*DESCRIPTION OF THE TASK*: Your task is to transcribe the data exactly while omitting each picture.
STUDY MATERIAL Start Marker
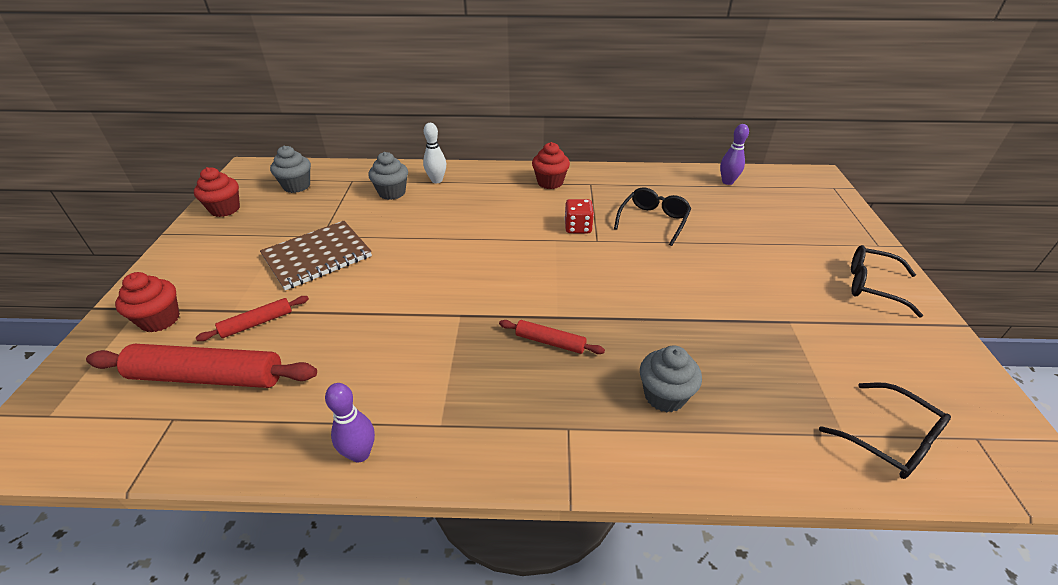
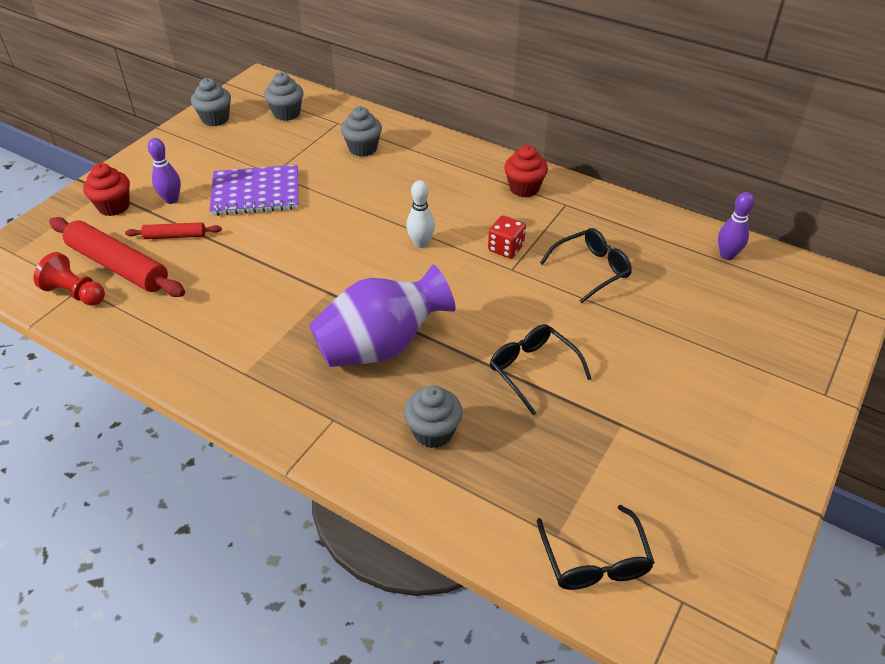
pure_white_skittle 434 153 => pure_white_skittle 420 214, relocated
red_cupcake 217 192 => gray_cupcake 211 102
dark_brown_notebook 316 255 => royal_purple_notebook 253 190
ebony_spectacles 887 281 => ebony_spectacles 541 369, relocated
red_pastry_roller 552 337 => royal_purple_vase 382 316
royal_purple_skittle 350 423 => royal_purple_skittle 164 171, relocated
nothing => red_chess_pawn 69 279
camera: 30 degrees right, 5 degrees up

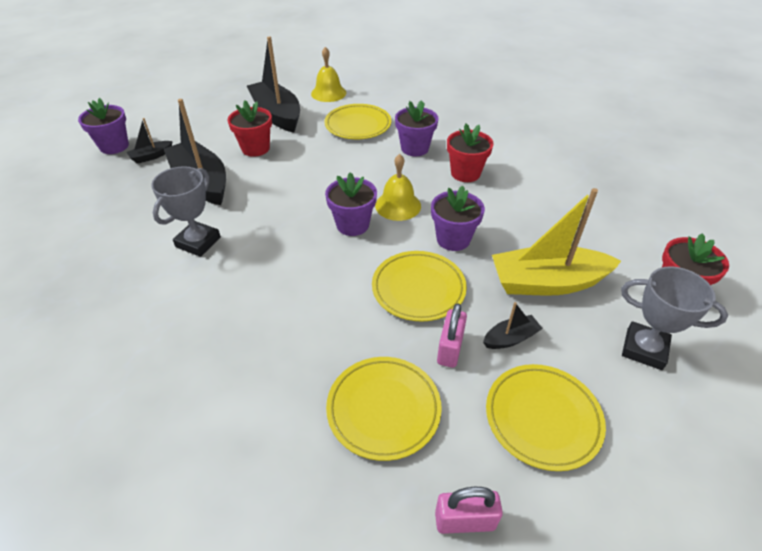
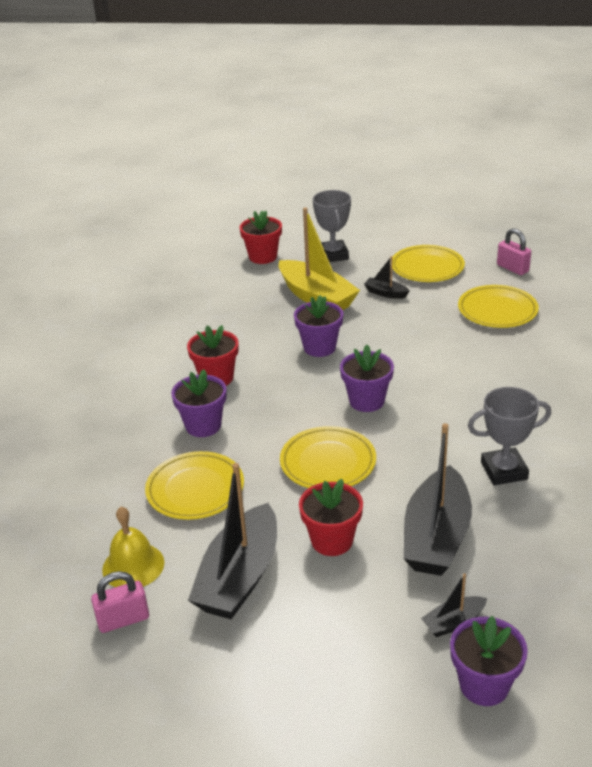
ebony_boat 149 141 => ebony_boat 454 605, 135 degrees clockwise
bright_yellow_bell 398 187 => nothing
bright_yellow_flat_dish 419 286 => bright_yellow_flat_dish 328 457, relocated
pink_padlock 452 335 => pink_padlock 120 602, relocated
camera: 125 degrees left, 10 degrees down

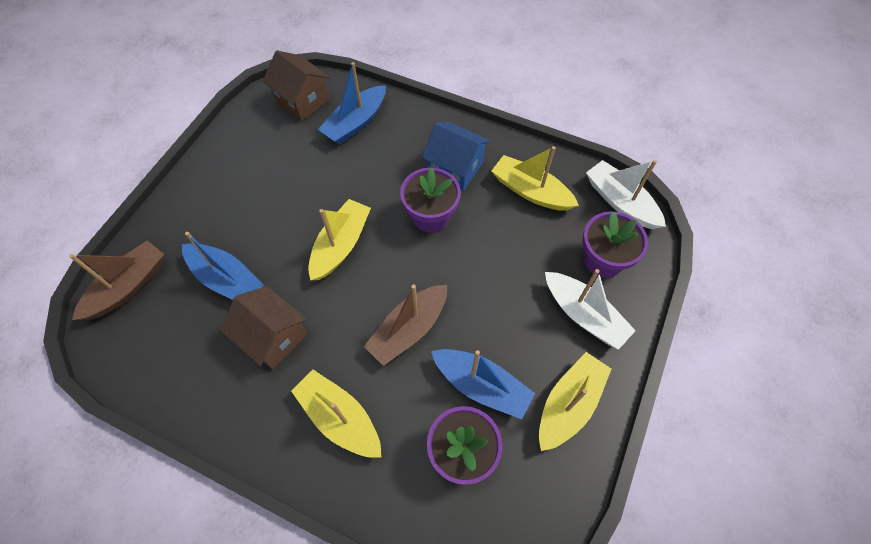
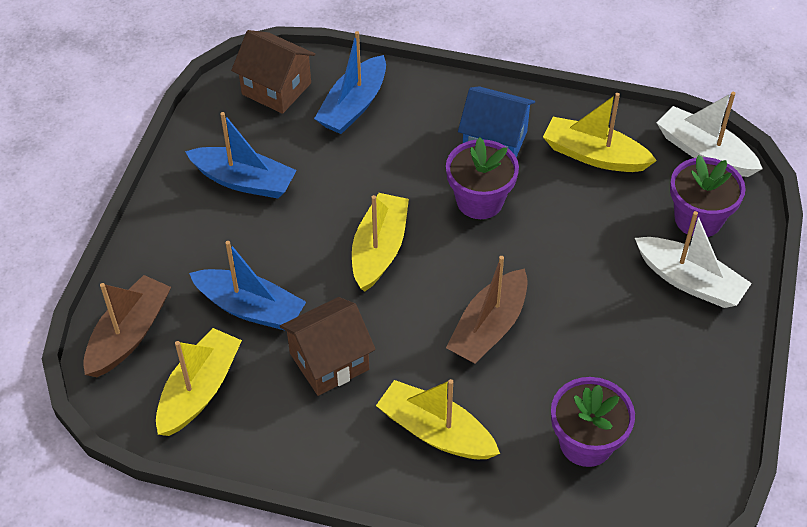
dark_brown_house 263 328 => dark_brown_house 328 346, 60 degrees counterclockwise
cobalt_boat 483 384 => cobalt_boat 241 155, relocated
bright_yellow_boat 575 401 => bright_yellow_boat 199 382, relocated
camera: 10 degrees left, 10 degrees down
STUDY MATERIAL End Marker
*EXERCISE OUTPUT*:
pure_white_skittle 434 153 => pure_white_skittle 420 214, relocated
red_cupcake 217 192 => gray_cupcake 211 102
dark_brown_notebook 316 255 => royal_purple_notebook 253 190
ebony_spectacles 887 281 => ebony_spectacles 541 369, relocated
red_pastry_roller 552 337 => royal_purple_vase 382 316
royal_purple_skittle 350 423 => royal_purple_skittle 164 171, relocated
nothing => red_chess_pawn 69 279
camera: 30 degrees right, 5 degrees up

ebony_boat 149 141 => ebony_boat 454 605, 135 degrees clockwise
bright_yellow_bell 398 187 => nothing
bright_yellow_flat_dish 419 286 => bright_yellow_flat_dish 328 457, relocated
pink_padlock 452 335 => pink_padlock 120 602, relocated
camera: 125 degrees left, 10 degrees down

dark_brown_house 263 328 => dark_brown_house 328 346, 60 degrees counterclockwise
cobalt_boat 483 384 => cobalt_boat 241 155, relocated
bright_yellow_boat 575 401 => bright_yellow_boat 199 382, relocated
camera: 10 degrees left, 10 degrees down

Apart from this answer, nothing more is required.